ACTIVITY →
Only lines containing "brick" are wanted from the data below. Copy those lines.

RECORDS PROVIDED →
□ □ □ □ □ □ □

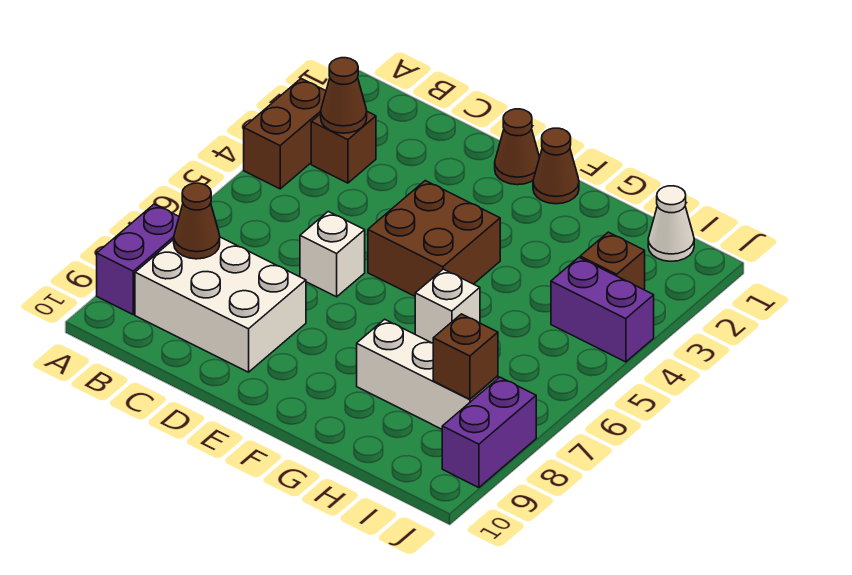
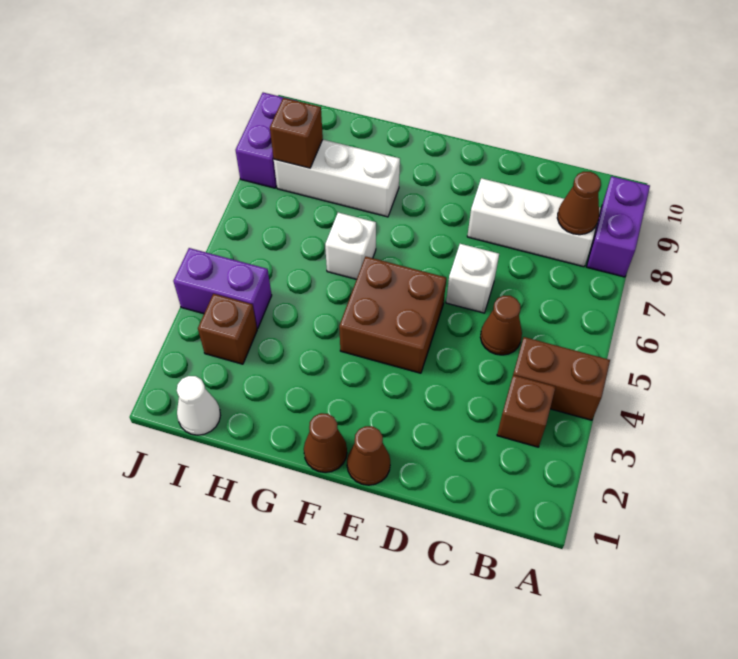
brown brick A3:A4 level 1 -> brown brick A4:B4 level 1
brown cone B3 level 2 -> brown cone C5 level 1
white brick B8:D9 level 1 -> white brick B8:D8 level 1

□ □ □ □ □ □ □

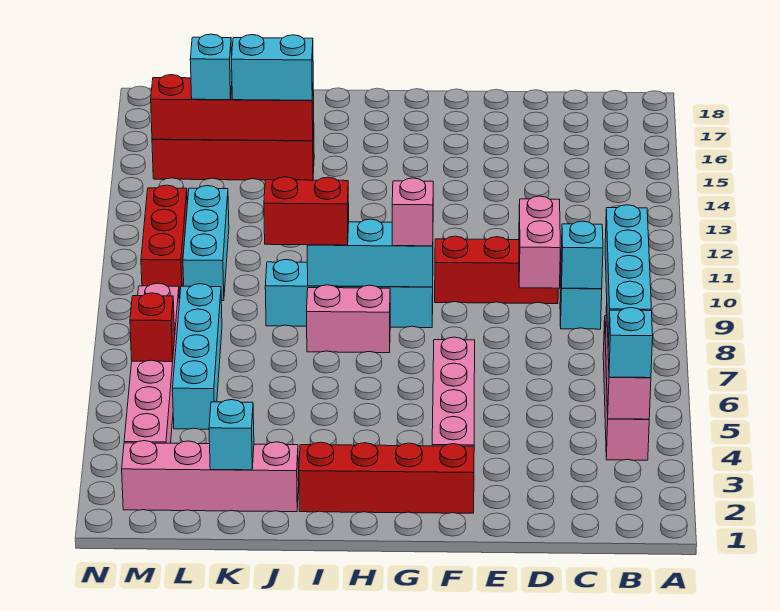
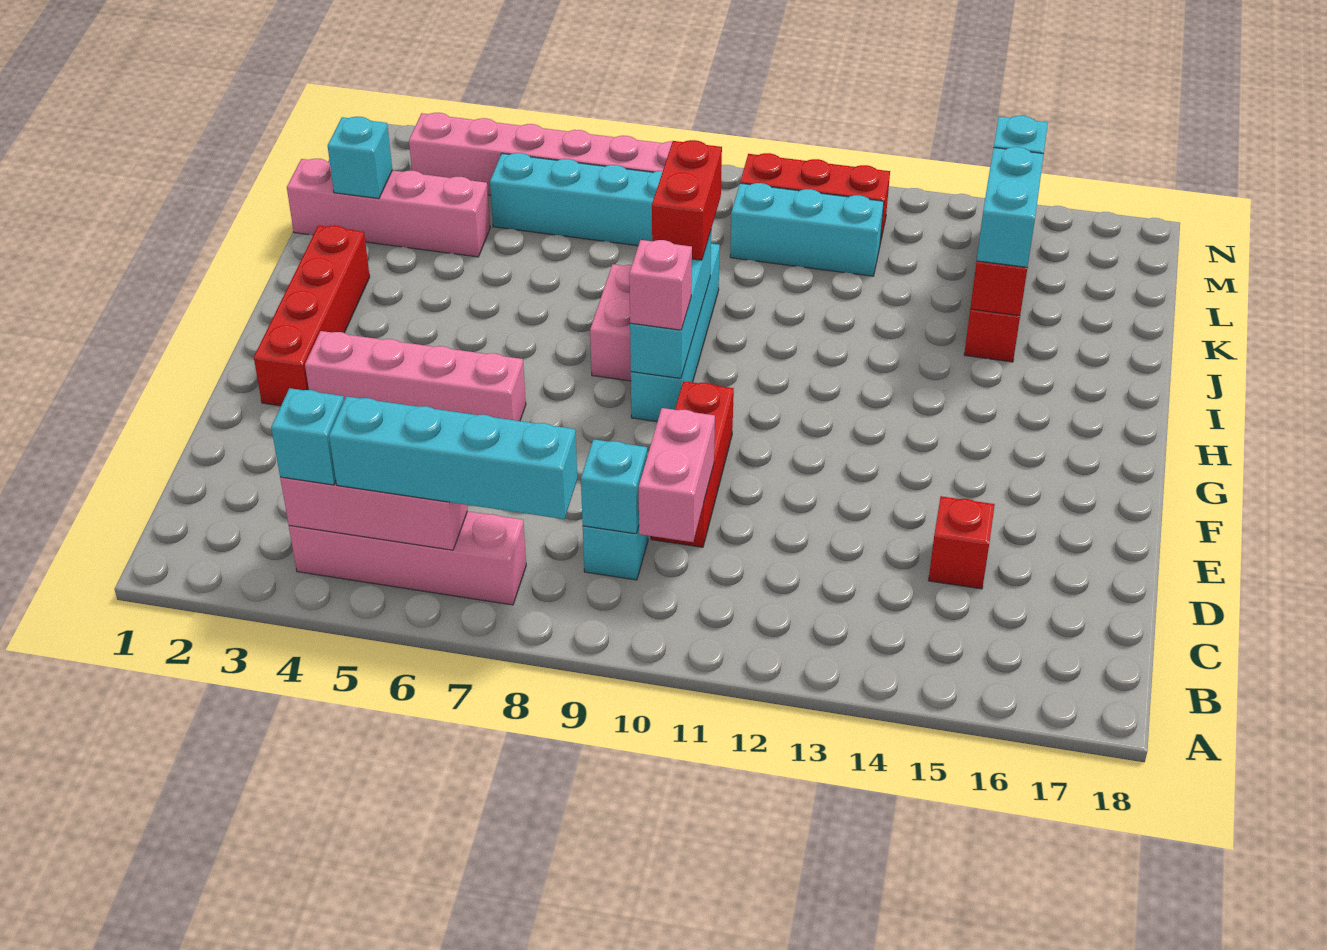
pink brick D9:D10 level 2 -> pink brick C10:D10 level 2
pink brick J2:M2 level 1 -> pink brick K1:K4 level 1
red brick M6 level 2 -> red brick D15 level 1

□ □ □ □ □ □ □

YOUR RESPONSE →
brown brick A3:A4 level 1 -> brown brick A4:B4 level 1
white brick B8:D9 level 1 -> white brick B8:D8 level 1
pink brick D9:D10 level 2 -> pink brick C10:D10 level 2
pink brick J2:M2 level 1 -> pink brick K1:K4 level 1
red brick M6 level 2 -> red brick D15 level 1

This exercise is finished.